Scan the records below for the line with "camera: 45 degrees right, 5 degrees up" and the line with "(388, 134) = (410, 156): pink". Repeat those two lines and every line between them exactly, and nothing else.

(Data extracted from a collection)
###

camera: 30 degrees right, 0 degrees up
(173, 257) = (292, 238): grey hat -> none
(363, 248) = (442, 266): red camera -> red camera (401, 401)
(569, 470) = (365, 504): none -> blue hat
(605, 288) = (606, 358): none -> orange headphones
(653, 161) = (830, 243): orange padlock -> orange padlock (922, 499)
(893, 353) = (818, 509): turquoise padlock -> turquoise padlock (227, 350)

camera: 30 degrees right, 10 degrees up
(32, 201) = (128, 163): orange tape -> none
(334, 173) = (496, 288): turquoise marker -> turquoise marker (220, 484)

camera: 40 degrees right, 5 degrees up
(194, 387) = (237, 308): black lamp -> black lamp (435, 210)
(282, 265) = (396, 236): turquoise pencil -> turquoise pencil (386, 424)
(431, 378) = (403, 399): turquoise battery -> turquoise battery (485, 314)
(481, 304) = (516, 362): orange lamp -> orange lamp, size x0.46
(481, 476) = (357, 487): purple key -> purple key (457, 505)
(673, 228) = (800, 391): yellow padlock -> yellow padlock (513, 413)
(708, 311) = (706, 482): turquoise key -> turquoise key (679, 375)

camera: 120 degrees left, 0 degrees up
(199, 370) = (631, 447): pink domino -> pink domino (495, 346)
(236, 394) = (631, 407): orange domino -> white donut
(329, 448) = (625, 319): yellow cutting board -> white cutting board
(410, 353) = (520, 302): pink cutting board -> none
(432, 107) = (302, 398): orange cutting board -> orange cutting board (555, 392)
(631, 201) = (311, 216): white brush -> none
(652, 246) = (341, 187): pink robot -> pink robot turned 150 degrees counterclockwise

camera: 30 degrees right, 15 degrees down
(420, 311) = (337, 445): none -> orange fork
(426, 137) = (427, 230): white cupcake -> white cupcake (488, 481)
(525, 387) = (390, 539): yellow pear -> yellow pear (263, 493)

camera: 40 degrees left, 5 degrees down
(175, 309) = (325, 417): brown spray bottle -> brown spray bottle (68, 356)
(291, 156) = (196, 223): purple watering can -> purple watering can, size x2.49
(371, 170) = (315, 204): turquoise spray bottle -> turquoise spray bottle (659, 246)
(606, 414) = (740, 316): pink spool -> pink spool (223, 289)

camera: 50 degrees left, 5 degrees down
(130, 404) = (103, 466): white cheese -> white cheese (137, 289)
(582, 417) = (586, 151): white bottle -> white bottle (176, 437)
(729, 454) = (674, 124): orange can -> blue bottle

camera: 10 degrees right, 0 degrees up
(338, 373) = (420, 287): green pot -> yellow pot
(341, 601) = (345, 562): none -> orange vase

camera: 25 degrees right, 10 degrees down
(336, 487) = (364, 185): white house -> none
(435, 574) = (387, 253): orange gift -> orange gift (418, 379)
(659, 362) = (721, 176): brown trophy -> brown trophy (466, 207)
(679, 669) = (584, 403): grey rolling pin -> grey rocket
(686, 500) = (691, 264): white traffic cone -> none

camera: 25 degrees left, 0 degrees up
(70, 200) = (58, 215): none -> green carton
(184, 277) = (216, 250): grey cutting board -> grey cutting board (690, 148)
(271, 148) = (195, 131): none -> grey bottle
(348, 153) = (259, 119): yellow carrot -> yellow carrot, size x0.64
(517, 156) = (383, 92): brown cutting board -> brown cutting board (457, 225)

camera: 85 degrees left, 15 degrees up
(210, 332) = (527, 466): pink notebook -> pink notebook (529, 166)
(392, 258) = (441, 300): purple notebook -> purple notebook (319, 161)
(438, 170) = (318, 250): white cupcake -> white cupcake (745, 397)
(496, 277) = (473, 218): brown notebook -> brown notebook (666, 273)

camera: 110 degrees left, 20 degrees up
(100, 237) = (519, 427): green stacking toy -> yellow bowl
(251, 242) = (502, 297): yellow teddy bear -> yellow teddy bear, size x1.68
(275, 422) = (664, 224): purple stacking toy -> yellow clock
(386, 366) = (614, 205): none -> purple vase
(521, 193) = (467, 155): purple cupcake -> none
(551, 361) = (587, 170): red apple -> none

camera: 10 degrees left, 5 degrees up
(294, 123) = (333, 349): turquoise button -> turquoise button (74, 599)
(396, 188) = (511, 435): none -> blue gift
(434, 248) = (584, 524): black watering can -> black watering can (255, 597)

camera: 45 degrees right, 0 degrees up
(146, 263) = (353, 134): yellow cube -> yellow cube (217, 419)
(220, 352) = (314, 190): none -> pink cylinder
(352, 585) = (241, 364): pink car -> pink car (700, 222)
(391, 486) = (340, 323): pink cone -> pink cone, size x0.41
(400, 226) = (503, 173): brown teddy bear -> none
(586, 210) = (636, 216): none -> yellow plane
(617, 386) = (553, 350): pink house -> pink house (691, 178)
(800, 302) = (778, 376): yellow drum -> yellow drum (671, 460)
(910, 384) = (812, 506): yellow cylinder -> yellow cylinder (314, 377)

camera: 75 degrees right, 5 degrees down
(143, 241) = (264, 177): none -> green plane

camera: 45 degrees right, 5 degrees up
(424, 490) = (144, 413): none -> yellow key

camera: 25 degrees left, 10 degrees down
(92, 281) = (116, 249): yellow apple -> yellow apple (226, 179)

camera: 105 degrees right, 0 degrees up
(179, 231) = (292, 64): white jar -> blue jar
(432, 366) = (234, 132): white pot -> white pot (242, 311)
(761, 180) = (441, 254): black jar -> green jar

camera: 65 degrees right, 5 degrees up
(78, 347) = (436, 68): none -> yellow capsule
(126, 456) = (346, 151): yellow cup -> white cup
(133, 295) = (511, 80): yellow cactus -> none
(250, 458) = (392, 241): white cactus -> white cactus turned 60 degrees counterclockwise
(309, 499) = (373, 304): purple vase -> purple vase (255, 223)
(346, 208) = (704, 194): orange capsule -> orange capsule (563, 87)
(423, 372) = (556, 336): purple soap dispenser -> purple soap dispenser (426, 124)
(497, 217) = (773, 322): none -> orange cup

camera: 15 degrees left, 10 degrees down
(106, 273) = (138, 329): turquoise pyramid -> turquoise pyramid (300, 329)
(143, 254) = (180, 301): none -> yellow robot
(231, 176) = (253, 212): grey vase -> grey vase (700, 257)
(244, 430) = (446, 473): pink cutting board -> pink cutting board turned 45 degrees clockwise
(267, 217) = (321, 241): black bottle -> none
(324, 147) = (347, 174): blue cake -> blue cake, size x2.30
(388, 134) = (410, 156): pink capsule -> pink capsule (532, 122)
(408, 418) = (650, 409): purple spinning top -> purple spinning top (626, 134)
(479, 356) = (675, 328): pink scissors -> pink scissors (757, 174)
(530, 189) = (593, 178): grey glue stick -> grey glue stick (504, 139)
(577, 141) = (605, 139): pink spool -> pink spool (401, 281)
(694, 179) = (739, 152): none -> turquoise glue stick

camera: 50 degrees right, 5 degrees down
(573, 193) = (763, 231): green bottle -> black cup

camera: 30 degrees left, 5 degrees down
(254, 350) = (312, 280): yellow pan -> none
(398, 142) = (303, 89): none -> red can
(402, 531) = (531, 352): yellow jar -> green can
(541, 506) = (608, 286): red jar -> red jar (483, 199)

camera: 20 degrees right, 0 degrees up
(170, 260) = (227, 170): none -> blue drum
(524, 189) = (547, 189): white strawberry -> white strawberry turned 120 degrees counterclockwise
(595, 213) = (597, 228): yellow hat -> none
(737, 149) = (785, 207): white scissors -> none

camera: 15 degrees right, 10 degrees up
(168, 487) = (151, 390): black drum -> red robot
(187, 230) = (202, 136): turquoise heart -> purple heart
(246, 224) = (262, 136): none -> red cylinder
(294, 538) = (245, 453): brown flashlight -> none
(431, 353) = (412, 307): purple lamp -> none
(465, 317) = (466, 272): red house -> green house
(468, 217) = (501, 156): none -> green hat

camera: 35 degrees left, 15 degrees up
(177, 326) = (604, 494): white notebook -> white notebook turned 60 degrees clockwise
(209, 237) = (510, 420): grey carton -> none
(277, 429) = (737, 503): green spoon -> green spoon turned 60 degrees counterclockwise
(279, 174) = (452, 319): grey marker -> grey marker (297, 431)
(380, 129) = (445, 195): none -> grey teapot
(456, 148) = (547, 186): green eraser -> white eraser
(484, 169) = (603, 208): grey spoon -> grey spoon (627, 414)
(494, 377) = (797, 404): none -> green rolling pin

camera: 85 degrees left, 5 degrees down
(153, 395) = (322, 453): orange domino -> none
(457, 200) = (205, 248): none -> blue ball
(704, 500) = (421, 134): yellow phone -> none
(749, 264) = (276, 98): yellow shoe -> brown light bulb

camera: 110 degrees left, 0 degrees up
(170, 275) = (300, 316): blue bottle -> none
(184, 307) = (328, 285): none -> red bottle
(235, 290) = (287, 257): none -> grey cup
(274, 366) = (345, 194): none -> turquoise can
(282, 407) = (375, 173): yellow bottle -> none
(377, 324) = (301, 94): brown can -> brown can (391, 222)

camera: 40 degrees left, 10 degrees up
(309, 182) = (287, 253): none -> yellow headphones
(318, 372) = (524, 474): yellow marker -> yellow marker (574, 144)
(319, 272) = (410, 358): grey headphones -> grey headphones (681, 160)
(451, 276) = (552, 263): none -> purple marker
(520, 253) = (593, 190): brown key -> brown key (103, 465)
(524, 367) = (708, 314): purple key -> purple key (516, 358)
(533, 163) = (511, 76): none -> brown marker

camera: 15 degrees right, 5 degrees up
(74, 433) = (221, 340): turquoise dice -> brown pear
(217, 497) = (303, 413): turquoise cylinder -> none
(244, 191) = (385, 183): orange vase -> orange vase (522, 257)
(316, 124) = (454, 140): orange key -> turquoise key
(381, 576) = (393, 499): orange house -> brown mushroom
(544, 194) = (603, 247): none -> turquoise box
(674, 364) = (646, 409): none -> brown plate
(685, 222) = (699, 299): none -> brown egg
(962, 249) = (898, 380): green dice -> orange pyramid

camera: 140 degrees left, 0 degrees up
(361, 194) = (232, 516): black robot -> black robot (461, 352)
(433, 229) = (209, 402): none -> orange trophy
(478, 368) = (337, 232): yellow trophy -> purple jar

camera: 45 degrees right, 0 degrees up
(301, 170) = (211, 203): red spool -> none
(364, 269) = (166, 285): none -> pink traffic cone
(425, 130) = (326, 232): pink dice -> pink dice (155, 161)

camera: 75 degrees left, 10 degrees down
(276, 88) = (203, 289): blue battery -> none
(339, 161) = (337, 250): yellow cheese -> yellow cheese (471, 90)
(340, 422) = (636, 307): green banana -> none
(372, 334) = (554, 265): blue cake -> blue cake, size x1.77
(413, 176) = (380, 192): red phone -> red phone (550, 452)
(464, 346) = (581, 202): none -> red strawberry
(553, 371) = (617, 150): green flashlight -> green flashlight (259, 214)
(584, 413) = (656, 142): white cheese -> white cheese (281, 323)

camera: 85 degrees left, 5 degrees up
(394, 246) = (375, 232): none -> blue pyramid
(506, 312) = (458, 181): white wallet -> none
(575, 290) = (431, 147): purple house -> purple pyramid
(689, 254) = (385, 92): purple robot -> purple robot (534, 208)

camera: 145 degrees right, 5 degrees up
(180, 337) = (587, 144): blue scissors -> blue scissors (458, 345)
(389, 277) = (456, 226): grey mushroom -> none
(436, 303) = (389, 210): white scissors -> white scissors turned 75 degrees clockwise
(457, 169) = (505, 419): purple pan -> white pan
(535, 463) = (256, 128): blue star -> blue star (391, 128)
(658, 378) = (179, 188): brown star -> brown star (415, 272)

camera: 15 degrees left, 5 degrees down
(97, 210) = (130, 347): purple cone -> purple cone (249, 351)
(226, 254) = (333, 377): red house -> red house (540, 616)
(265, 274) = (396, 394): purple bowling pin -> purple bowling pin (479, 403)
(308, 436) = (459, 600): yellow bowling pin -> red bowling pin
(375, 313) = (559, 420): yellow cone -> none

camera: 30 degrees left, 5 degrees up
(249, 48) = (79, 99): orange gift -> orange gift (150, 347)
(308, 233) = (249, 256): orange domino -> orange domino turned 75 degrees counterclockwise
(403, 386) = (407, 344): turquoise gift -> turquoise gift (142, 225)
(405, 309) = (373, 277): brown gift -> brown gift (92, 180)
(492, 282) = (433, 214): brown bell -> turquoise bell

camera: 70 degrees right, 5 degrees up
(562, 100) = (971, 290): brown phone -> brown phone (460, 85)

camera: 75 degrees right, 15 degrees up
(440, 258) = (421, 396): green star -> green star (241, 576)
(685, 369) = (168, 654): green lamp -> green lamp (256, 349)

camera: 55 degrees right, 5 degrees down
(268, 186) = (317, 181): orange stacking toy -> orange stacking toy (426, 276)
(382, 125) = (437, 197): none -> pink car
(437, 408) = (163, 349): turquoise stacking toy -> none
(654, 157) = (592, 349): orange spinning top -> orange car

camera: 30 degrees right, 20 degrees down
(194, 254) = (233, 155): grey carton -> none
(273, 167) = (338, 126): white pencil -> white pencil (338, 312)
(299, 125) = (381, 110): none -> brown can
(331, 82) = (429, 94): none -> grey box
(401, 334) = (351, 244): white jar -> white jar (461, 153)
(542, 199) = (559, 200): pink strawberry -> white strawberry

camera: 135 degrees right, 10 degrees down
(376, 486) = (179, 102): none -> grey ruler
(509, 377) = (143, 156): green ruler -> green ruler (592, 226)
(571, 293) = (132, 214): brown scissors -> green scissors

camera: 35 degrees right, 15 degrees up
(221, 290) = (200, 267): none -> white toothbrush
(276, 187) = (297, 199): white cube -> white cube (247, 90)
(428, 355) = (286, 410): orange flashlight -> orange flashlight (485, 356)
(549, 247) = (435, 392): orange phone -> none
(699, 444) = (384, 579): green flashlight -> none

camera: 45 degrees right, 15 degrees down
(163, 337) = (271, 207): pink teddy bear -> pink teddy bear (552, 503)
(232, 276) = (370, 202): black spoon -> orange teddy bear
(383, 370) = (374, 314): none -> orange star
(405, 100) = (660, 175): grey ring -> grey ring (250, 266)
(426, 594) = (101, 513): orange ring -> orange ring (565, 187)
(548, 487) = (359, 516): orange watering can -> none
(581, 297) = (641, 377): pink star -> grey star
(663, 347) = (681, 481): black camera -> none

###

[RESPONSE]:
camera: 45 degrees right, 5 degrees up
(424, 490) = (144, 413): none -> yellow key

camera: 25 degrees left, 10 degrees down
(92, 281) = (116, 249): yellow apple -> yellow apple (226, 179)

camera: 105 degrees right, 0 degrees up
(179, 231) = (292, 64): white jar -> blue jar
(432, 366) = (234, 132): white pot -> white pot (242, 311)
(761, 180) = (441, 254): black jar -> green jar

camera: 65 degrees right, 5 degrees up
(78, 347) = (436, 68): none -> yellow capsule
(126, 456) = (346, 151): yellow cup -> white cup
(133, 295) = (511, 80): yellow cactus -> none
(250, 458) = (392, 241): white cactus -> white cactus turned 60 degrees counterclockwise
(309, 499) = (373, 304): purple vase -> purple vase (255, 223)
(346, 208) = (704, 194): orange capsule -> orange capsule (563, 87)
(423, 372) = (556, 336): purple soap dispenser -> purple soap dispenser (426, 124)
(497, 217) = (773, 322): none -> orange cup

camera: 15 degrees left, 10 degrees down
(106, 273) = (138, 329): turquoise pyramid -> turquoise pyramid (300, 329)
(143, 254) = (180, 301): none -> yellow robot
(231, 176) = (253, 212): grey vase -> grey vase (700, 257)
(244, 430) = (446, 473): pink cutting board -> pink cutting board turned 45 degrees clockwise
(267, 217) = (321, 241): black bottle -> none
(324, 147) = (347, 174): blue cake -> blue cake, size x2.30
(388, 134) = (410, 156): pink capsule -> pink capsule (532, 122)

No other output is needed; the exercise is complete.